**Available records**
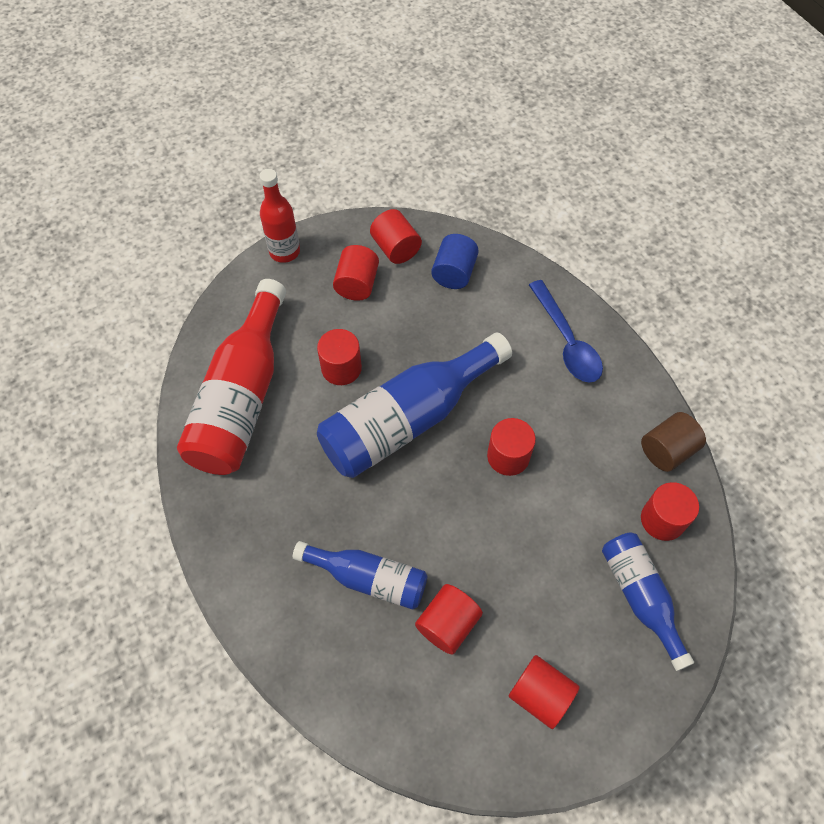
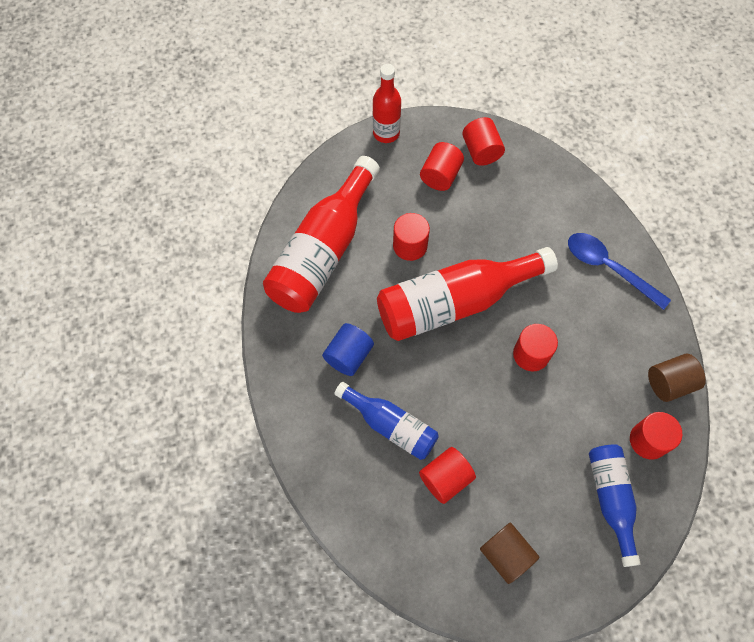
camera: 15 degrees right, 5 degrees up
(408, 419) = (455, 302): blue bottle -> red bottle
(454, 273) = (526, 184): blue cylinder -> blue cylinder (348, 356)
(540, 695) = (506, 554): red cylinder -> brown cylinder
(567, 341) = (608, 268): blue spoon -> blue spoon turned 135 degrees clockwise

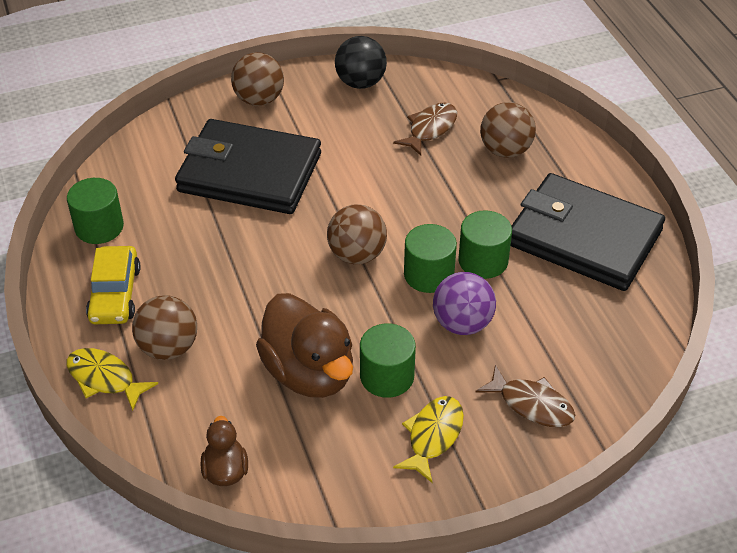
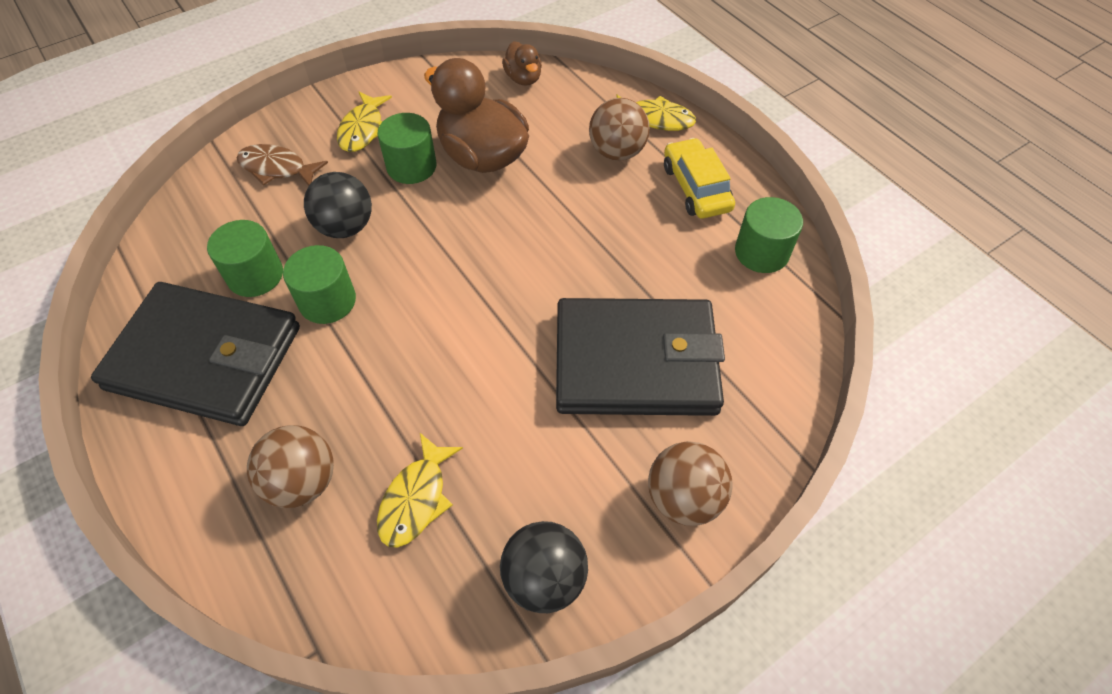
camera: 165 degrees right, 10 degrees up
(357, 255) = (470, 279): brown ball -> none
(429, 274) = (387, 272): green cylinder -> green cylinder (255, 275)
(430, 129) = (416, 499): brown fish -> yellow fish
(462, 323) = (345, 227): purple ball -> black ball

**Task to carry out**
The response must consist solely of the lines from the one with "(357, 255) = (470, 279): brown ball -> none" through the end of the listing above, copied exactly; please include the first and the last.

**Solution to the problem**
(357, 255) = (470, 279): brown ball -> none
(429, 274) = (387, 272): green cylinder -> green cylinder (255, 275)
(430, 129) = (416, 499): brown fish -> yellow fish
(462, 323) = (345, 227): purple ball -> black ball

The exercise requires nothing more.